The records below hold a stretch from the line with "pink line: (112, 140) -> (78, 96), moved" through the line with "blue cross: (103, 89) -> (90, 107), moved"; return exactly those lines, ends included, and nothing more.

# EXTRACTED MATERIAL:

---

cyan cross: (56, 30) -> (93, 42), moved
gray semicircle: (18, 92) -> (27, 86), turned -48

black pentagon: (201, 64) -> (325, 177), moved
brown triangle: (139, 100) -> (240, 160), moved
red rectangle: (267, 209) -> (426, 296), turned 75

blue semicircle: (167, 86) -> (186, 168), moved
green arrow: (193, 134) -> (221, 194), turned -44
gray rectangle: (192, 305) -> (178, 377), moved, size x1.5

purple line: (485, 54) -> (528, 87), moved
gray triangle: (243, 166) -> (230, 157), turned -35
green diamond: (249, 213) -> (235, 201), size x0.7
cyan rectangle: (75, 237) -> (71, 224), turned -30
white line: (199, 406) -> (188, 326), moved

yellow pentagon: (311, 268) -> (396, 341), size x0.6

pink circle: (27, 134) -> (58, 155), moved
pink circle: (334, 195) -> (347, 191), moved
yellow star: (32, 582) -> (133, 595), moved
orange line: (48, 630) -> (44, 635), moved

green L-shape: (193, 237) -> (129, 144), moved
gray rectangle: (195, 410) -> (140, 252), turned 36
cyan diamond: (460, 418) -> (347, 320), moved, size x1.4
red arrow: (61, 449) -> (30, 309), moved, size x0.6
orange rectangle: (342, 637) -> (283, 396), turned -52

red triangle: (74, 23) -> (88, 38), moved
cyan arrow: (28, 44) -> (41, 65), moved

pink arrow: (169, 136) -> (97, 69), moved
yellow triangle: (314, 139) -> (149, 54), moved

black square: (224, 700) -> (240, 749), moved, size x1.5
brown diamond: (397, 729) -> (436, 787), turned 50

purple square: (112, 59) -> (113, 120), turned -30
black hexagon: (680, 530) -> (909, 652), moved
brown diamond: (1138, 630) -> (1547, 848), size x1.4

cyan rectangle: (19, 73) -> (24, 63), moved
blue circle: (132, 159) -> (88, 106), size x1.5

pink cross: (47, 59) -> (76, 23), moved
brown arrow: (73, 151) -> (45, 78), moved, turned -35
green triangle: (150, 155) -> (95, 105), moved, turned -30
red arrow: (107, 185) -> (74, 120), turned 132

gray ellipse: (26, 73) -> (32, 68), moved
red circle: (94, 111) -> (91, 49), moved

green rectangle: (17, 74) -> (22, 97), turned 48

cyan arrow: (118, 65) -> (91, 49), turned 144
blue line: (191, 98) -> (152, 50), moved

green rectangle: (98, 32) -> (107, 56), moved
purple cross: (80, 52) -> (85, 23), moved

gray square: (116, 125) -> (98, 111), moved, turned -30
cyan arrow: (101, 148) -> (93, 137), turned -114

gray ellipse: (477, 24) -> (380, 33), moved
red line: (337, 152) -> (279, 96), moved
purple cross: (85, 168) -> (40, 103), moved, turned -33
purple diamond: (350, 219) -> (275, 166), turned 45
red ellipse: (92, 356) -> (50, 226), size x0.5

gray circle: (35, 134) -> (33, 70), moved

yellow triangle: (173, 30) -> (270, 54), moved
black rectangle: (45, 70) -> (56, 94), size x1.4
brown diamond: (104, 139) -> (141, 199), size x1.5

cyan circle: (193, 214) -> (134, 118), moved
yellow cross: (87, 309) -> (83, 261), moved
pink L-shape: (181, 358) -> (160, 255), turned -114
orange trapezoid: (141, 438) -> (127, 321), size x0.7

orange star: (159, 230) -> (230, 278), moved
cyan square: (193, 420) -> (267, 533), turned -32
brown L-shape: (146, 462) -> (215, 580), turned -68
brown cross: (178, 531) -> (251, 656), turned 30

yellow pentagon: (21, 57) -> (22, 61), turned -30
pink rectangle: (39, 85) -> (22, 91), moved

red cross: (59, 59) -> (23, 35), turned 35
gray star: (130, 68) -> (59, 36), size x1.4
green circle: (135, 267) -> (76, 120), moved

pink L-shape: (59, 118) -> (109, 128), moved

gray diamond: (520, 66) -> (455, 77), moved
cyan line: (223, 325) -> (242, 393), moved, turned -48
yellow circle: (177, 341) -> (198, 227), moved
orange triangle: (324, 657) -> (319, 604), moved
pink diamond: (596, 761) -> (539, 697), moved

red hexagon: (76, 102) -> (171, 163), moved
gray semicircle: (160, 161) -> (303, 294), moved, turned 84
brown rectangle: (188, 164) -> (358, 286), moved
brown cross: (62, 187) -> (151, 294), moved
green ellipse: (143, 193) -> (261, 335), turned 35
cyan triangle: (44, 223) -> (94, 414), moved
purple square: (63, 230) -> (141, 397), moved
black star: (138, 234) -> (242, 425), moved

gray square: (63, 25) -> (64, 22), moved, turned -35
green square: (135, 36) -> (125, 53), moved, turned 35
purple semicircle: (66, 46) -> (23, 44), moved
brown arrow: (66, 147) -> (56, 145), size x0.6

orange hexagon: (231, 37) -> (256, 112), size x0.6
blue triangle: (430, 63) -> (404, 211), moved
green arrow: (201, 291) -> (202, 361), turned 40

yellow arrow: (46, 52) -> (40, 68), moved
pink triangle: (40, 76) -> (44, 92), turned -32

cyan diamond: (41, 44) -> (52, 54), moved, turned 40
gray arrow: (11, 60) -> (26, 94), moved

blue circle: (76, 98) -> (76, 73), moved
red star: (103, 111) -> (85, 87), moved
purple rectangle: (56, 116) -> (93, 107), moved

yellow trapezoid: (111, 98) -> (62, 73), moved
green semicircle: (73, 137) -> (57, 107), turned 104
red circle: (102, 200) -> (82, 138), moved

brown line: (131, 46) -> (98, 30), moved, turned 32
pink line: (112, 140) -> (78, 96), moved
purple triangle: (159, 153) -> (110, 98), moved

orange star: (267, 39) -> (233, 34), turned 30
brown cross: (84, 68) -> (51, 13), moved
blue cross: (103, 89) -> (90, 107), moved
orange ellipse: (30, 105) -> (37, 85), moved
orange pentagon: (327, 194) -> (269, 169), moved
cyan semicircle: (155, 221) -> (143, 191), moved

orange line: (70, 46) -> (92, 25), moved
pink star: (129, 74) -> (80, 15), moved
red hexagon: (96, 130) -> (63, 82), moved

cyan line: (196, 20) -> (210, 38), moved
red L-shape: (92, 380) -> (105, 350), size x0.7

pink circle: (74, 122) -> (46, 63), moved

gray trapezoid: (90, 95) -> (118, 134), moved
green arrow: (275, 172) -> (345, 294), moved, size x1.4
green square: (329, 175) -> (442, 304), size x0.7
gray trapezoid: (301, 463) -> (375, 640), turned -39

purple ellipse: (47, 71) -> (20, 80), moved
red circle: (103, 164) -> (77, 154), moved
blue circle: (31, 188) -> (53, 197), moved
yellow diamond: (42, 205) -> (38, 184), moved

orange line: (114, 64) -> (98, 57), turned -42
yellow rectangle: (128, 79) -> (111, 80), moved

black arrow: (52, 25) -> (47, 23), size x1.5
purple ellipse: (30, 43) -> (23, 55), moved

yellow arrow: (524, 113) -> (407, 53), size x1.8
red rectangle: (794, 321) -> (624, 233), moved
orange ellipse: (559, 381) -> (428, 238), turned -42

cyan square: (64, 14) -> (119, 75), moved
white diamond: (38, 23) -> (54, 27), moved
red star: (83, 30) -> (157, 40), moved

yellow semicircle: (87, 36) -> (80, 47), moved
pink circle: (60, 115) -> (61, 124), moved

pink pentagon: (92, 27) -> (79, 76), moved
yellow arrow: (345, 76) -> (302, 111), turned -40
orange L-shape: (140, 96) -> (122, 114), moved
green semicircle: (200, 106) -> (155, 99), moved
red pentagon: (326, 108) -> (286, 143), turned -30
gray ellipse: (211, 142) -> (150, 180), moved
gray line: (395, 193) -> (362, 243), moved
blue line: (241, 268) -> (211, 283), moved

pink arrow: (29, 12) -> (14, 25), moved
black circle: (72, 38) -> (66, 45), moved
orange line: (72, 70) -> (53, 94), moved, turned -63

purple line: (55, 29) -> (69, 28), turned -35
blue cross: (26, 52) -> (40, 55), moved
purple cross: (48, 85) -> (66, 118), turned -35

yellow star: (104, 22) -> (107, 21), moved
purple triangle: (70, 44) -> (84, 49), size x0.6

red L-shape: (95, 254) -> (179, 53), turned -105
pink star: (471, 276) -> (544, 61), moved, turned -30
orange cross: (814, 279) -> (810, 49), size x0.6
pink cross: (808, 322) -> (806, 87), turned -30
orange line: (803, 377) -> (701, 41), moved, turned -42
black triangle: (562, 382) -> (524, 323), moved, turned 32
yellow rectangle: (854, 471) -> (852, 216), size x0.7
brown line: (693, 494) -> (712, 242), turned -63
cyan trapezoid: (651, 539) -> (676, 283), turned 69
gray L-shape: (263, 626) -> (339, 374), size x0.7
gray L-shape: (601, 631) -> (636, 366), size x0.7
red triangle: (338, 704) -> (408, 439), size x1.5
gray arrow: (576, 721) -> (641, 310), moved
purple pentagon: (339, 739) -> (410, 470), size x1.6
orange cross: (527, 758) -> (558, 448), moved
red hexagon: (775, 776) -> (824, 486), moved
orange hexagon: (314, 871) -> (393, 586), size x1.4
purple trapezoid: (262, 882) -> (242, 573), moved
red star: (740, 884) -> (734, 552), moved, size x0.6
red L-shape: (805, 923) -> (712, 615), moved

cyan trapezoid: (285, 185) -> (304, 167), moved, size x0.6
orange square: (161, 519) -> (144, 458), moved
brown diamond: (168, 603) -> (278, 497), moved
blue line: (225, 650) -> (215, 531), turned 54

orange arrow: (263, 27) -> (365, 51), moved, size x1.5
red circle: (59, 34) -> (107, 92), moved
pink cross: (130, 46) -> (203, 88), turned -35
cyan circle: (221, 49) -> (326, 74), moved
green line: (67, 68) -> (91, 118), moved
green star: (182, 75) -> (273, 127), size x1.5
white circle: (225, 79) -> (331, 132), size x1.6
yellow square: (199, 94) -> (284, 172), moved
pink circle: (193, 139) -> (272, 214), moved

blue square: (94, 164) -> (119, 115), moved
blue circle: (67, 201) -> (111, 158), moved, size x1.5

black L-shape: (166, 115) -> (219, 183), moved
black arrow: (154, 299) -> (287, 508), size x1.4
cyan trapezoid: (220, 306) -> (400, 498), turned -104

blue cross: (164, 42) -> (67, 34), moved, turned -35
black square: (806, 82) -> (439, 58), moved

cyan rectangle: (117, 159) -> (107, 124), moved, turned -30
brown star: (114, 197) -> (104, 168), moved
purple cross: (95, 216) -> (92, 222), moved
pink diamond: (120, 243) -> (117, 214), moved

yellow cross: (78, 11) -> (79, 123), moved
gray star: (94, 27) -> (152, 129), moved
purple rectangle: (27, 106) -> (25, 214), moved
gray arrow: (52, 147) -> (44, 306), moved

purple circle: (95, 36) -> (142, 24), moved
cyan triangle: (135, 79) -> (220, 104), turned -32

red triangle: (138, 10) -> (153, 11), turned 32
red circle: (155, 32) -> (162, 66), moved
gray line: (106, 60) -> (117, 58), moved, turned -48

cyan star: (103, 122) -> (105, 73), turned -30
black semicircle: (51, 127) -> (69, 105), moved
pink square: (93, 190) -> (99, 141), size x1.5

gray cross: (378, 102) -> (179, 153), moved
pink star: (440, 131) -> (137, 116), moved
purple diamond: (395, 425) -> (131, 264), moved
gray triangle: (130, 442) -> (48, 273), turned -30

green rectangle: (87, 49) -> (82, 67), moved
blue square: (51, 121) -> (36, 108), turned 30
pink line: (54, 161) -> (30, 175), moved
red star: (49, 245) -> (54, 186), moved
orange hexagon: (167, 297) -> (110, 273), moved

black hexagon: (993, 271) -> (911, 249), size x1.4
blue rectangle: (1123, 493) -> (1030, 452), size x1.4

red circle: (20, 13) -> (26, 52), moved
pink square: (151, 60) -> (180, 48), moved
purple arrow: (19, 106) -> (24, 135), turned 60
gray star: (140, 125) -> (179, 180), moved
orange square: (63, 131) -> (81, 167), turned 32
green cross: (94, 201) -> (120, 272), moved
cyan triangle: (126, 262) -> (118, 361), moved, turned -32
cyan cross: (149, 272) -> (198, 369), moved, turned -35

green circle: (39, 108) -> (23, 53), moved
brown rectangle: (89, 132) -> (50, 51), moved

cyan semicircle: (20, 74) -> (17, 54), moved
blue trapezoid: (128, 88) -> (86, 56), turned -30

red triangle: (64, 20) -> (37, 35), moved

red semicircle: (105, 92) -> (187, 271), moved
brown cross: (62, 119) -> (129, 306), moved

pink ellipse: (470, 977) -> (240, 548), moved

---

# TASK RESULT:
pink line: (112, 140) -> (78, 96), moved
purple triangle: (159, 153) -> (110, 98), moved

orange star: (267, 39) -> (233, 34), turned 30
brown cross: (84, 68) -> (51, 13), moved
blue cross: (103, 89) -> (90, 107), moved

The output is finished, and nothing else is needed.